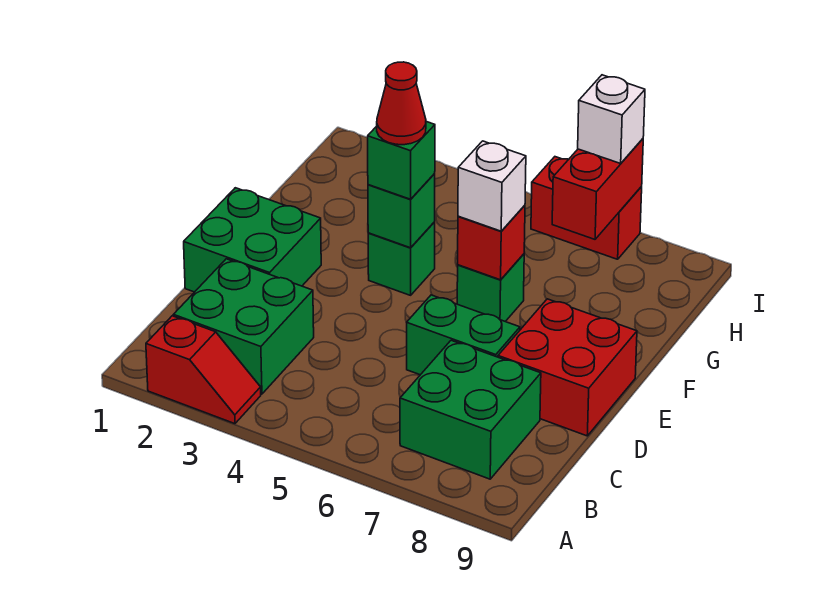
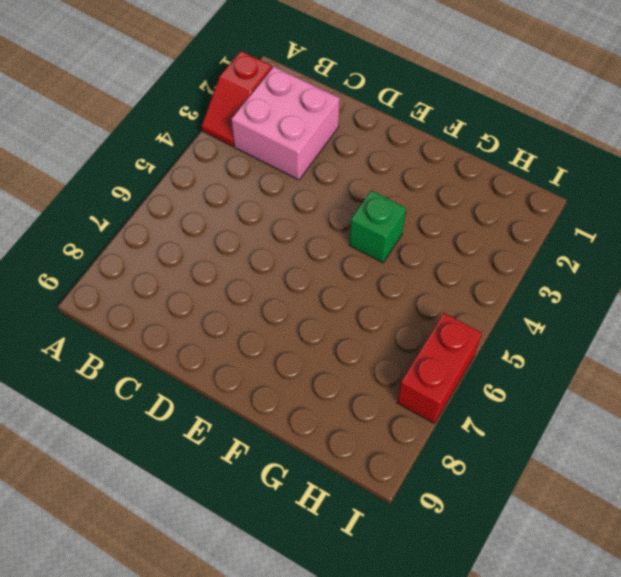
pink brick B2:C3 level 1 -> green brick B2:C3 level 1
none -> green brick B7:C8 level 1
none -> green brick D1:E2 level 1
none -> green brick D6:D7 level 1

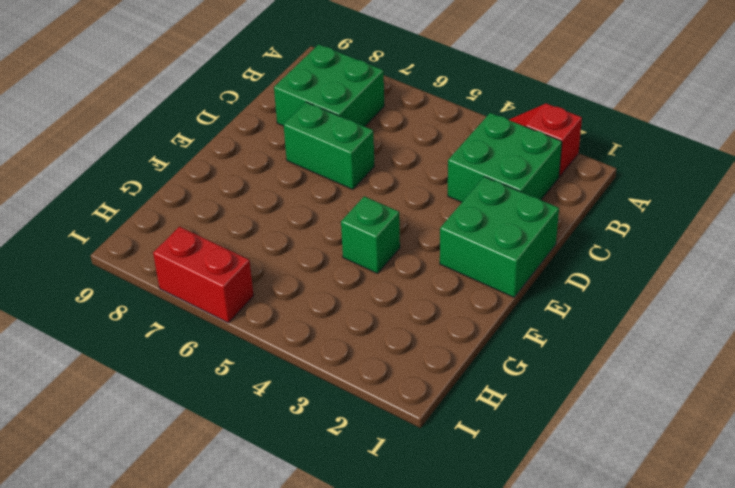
none -> red brick D8:E9 level 1
none -> green brick F6 level 1
none -> green brick F4 level 2

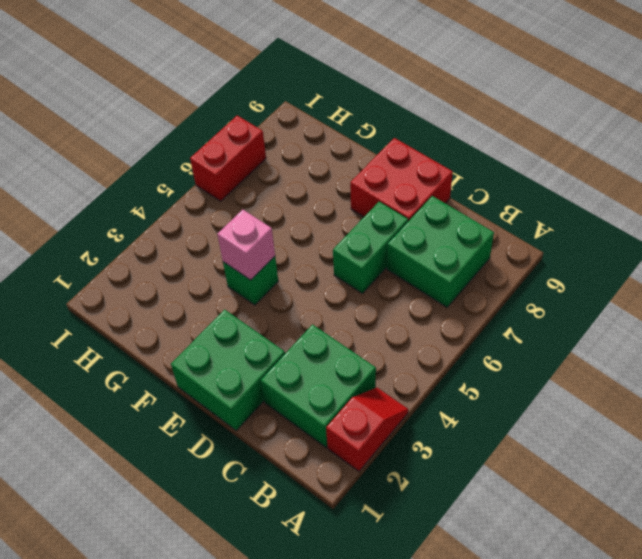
pink brick F4 level 2 -> green brick F4 level 2
none -> green brick F6 level 1
none -> red brick F6 level 2
none -> red brick H7:I7 level 2

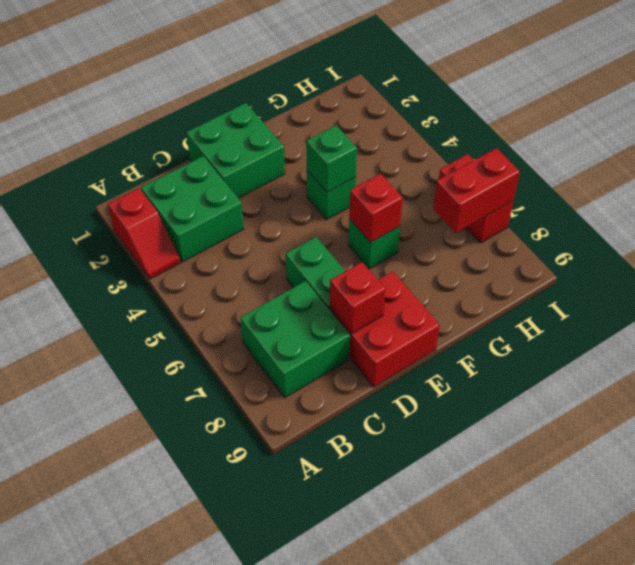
red brick D8 level 2 -> none
none -> green brick F4 level 3
none -> white brick F6 level 3
none -> white brick I7 level 3

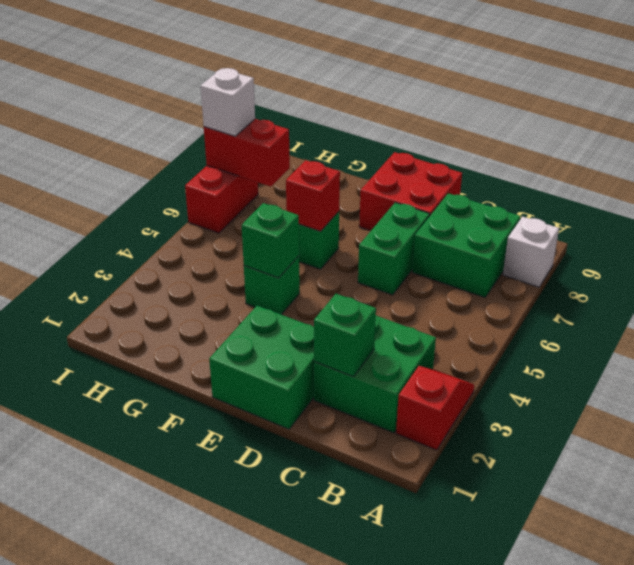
white brick A8 level 1 -> white brick F6 level 3
green brick C2 level 2 -> green brick F4 level 3
none -> red cone F4 level 4

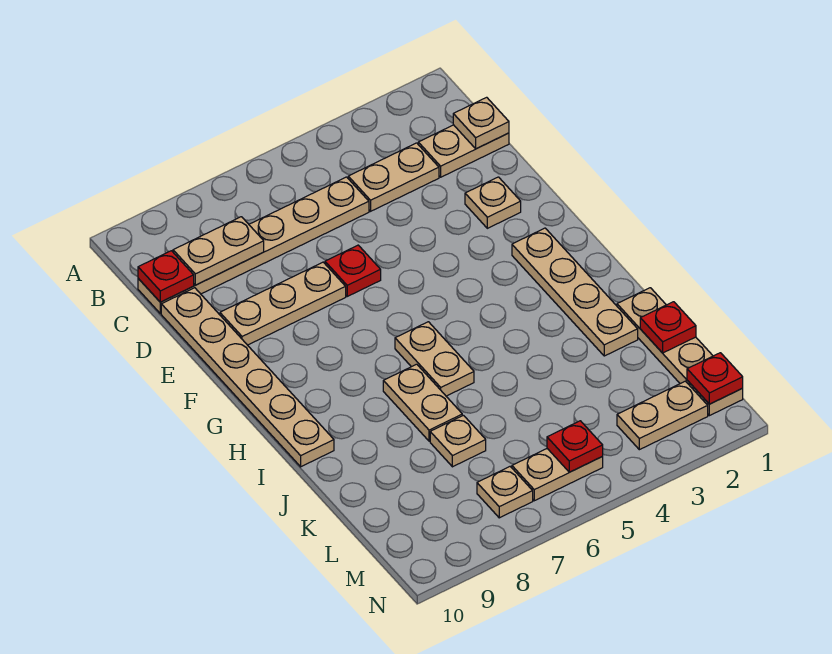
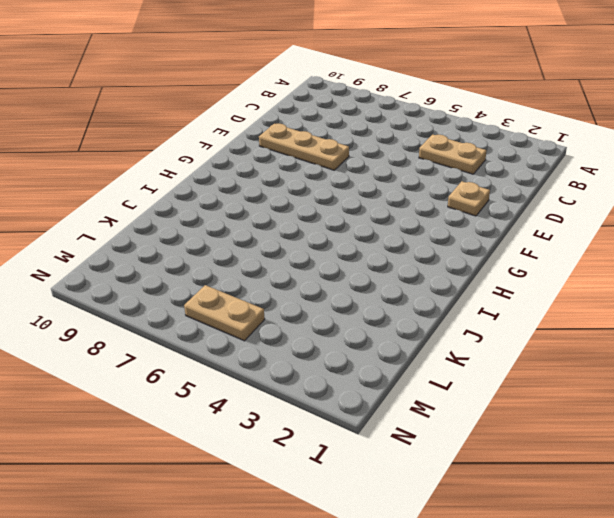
none -> tan plate C1:C2 level 1
none -> tan plate C5:C10 level 1
none -> tan plate D10:I10 level 1

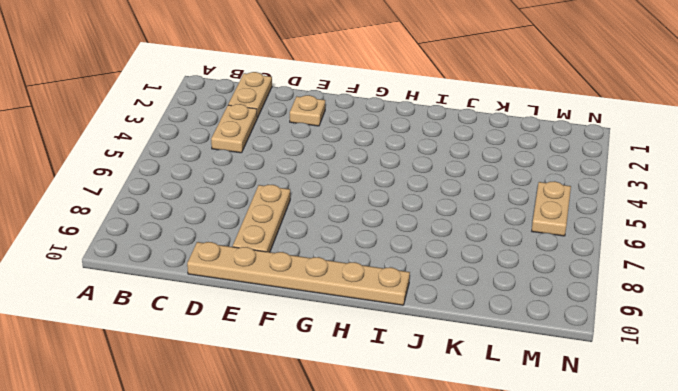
none -> tan plate C5:C10 level 1
none -> red plate E6 level 1
none -> tan plate G2:J2 level 1

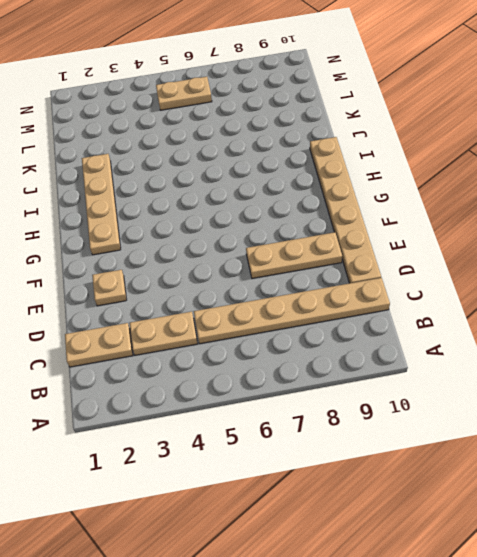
none -> red plate E6 level 1
none -> tan plate H6:I6 level 1
none -> tan plate I7:J7 level 1

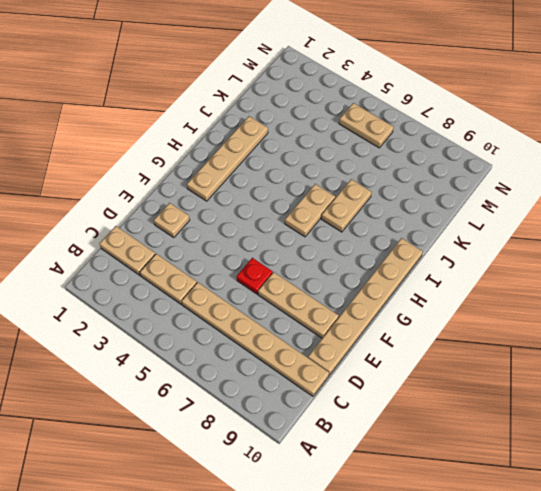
none -> tan plate J1:M1 level 1
none -> tan plate K7 level 1
none -> tan plate M2:M3 level 1

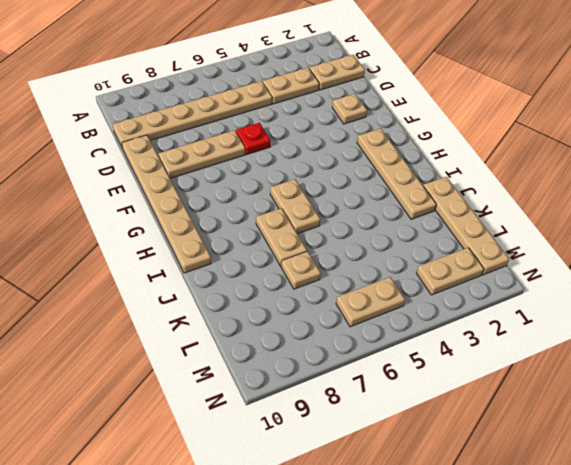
none -> tan plate M7 level 1
none -> tan plate C1 level 2
none -> tan plate C8:C9 level 2

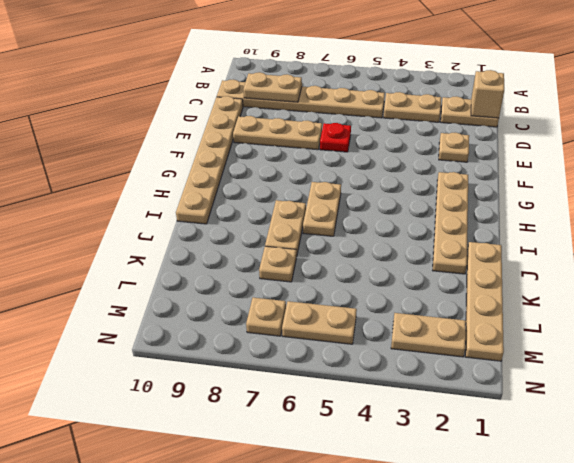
tan brick C1 level 2 -> tan plate C1 level 2
none -> red plate C10 level 2
none -> red plate K1 level 2
none -> red plate M1 level 2

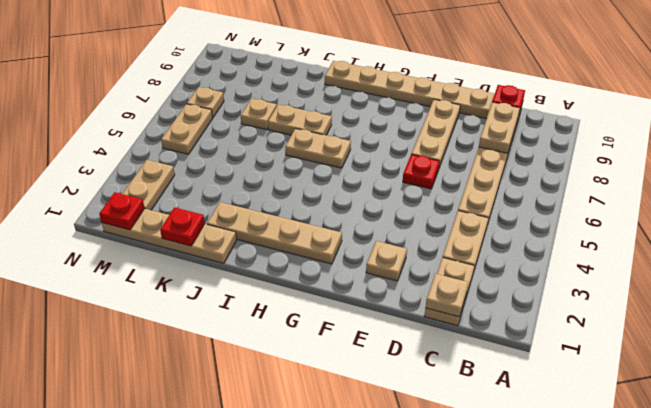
none -> red plate M5 level 2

§ **PROBLEM TO SOLVE**
Search the material for "green" and copy each matching line.

§ **SOLUTION TO THE EXERCISE**
pink brick B2:C3 level 1 -> green brick B2:C3 level 1
none -> green brick B7:C8 level 1
none -> green brick D1:E2 level 1
none -> green brick D6:D7 level 1
none -> green brick F6 level 1
none -> green brick F4 level 2
pink brick F4 level 2 -> green brick F4 level 2
none -> green brick F6 level 1
none -> green brick F4 level 3
green brick C2 level 2 -> green brick F4 level 3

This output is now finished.